> **What you should do**
Every line of the data below is to be duplicated exactly, pictures excepted.

> **Provided data**
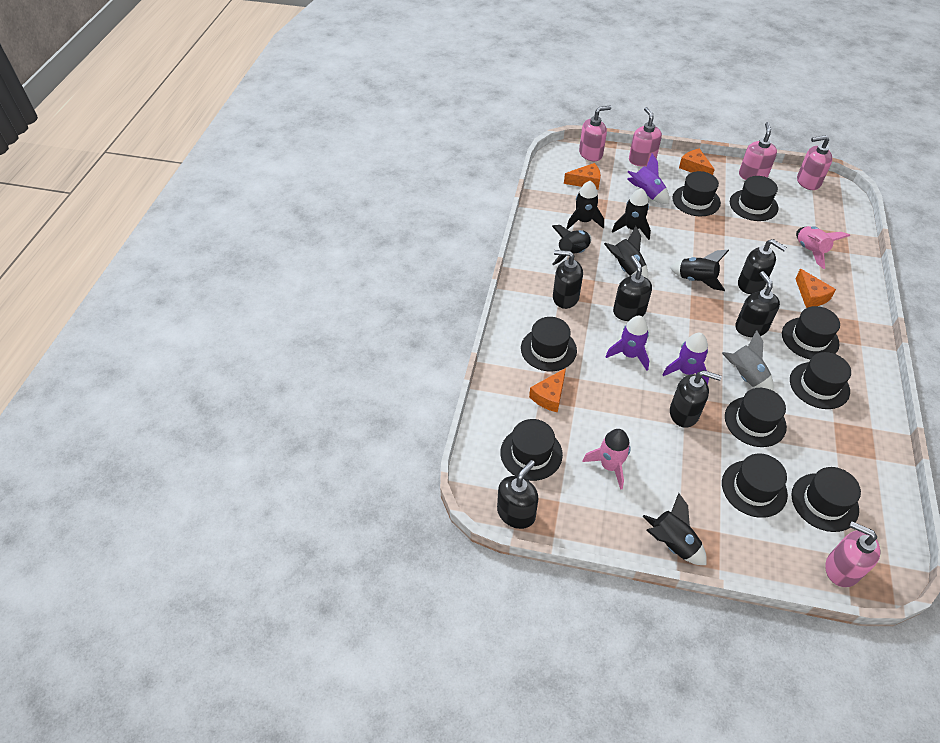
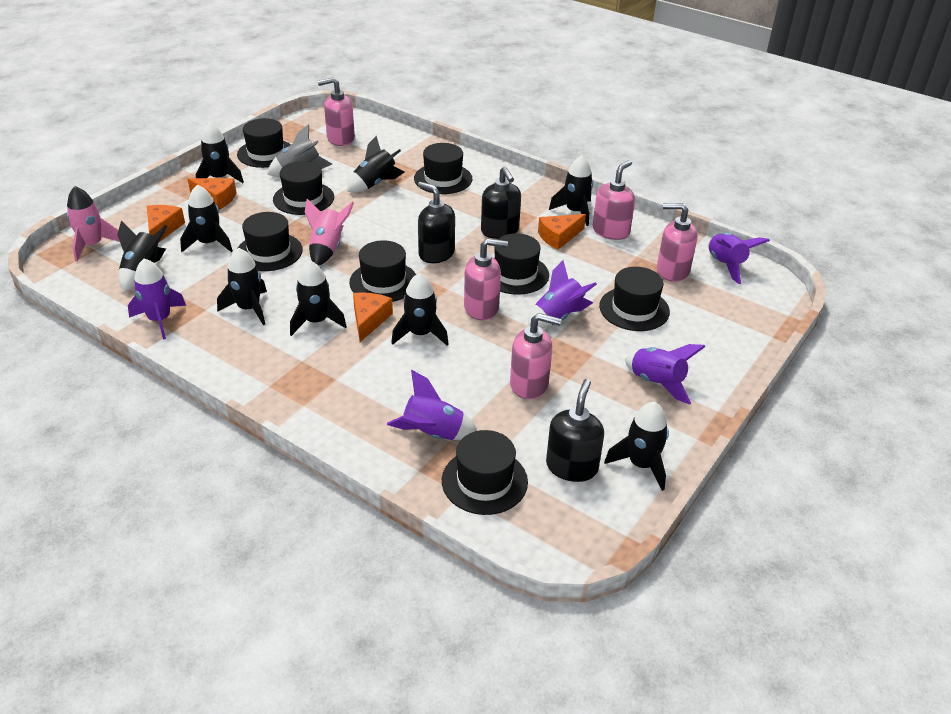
black hat: 9 -> 8
black rocket: 6 -> 9
black soap dispenser: 6 -> 3
purple rocket: 3 -> 5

> **Answer section**
black hat: 9 -> 8
black rocket: 6 -> 9
black soap dispenser: 6 -> 3
purple rocket: 3 -> 5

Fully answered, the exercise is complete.